EXERCISE INSTRUCTIONS: Repeat the listing word for word. Leave every picture out.

EXERCISE DATA:
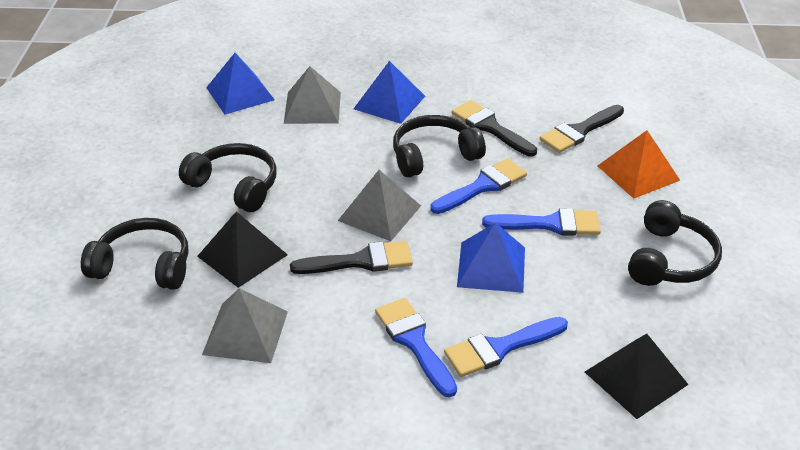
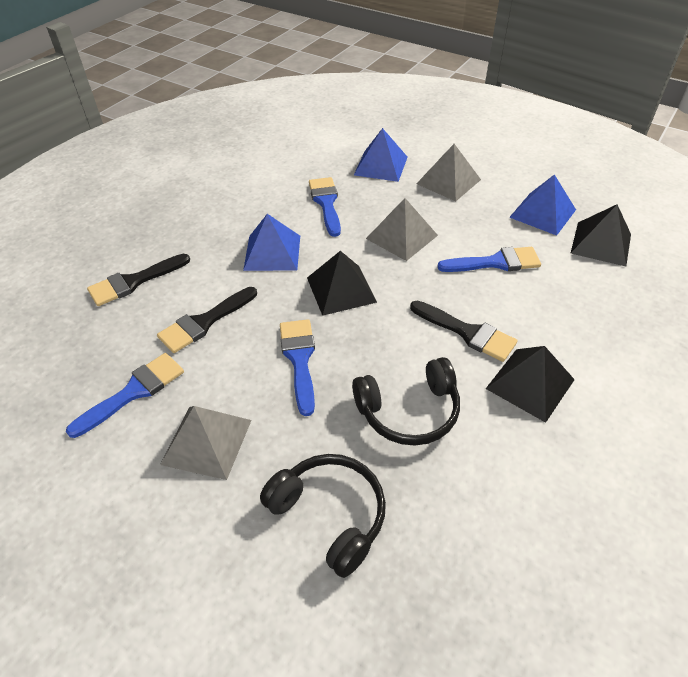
black headphones: 4 -> 2
black pyramid: 2 -> 3
orange pyramid: 1 -> 0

ANSWER BELOW:
black headphones: 4 -> 2
black pyramid: 2 -> 3
orange pyramid: 1 -> 0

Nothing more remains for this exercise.